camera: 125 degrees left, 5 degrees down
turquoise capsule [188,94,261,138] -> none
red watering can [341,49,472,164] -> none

--

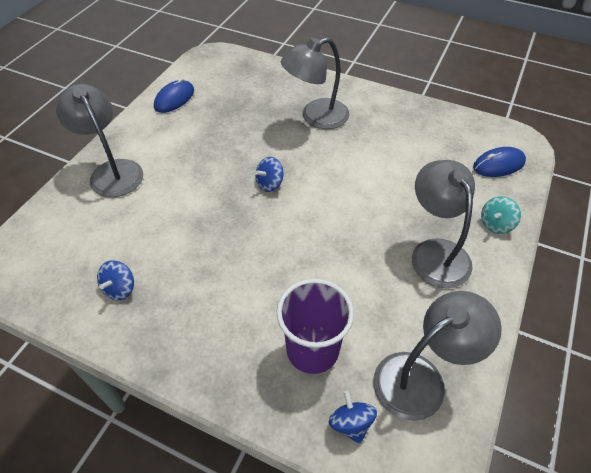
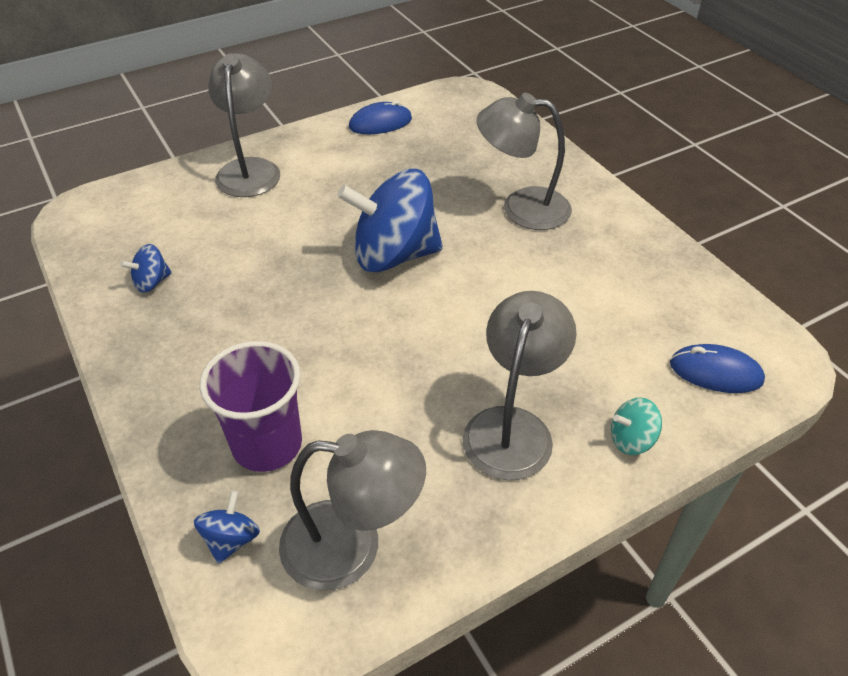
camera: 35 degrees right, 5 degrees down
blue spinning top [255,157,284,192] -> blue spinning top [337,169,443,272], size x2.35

## EXERCISE INSTRUCTIONS
For this exercise, output exactly the lines above from the line with "turquoise capsule [188,94,261,138] -> none" to the line with "red watering can [341,49,472,164] -> none", counting both, and leave out the rest.

## SOLVED EXERCISE
turquoise capsule [188,94,261,138] -> none
red watering can [341,49,472,164] -> none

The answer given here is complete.